• **Available records**:
+ + + +

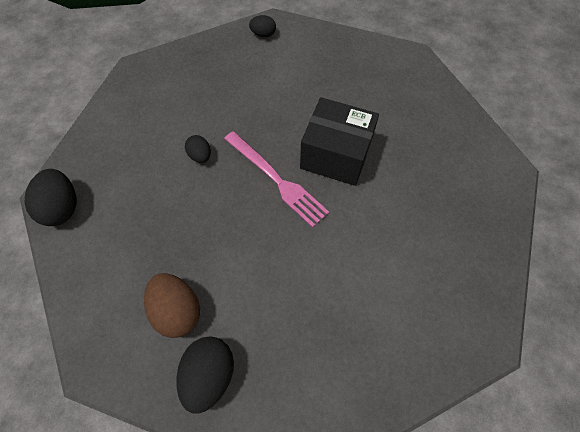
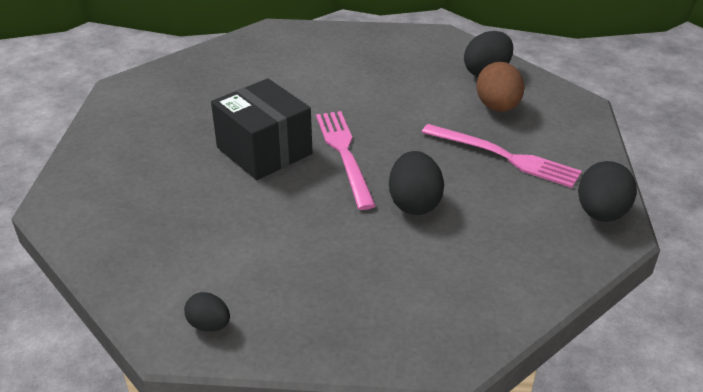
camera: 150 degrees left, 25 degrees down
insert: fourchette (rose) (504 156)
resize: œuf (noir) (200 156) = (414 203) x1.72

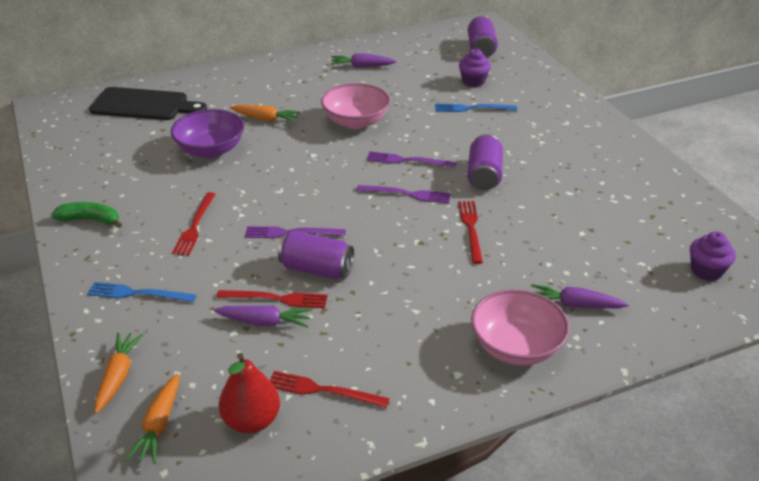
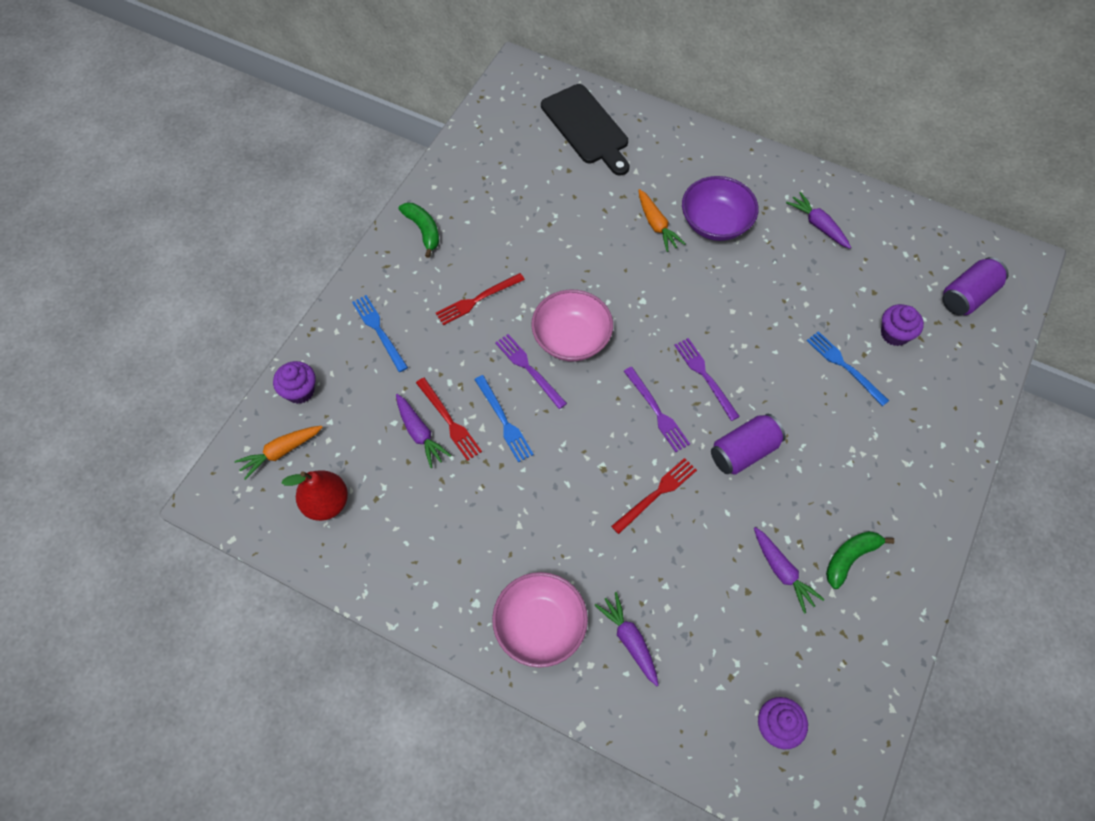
camera: 50 degrees right, 25 degrees up
delete: fourchette (rouge) (323 390)
insert: carotte (violet) (782 572); banane (vert) (850 558)
move: bol (rose) (355 121) to (571 338); bol (violet) (210 150) to (715 223)
replace: canette (violet) (316 269) to fourchette (bleu) (504 421); carotte (orange) (118 376) to muffin (violet) (300 391)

+ + + +

• **Activity**: When you repeat the material, keep every word exact and drop the pictures.

• **Solution below**:
camera: 150 degrees left, 25 degrees down
insert: fourchette (rose) (504 156)
resize: œuf (noir) (200 156) = (414 203) x1.72

camera: 50 degrees right, 25 degrees up
delete: fourchette (rouge) (323 390)
insert: carotte (violet) (782 572); banane (vert) (850 558)
move: bol (rose) (355 121) to (571 338); bol (violet) (210 150) to (715 223)
replace: canette (violet) (316 269) to fourchette (bleu) (504 421); carotte (orange) (118 376) to muffin (violet) (300 391)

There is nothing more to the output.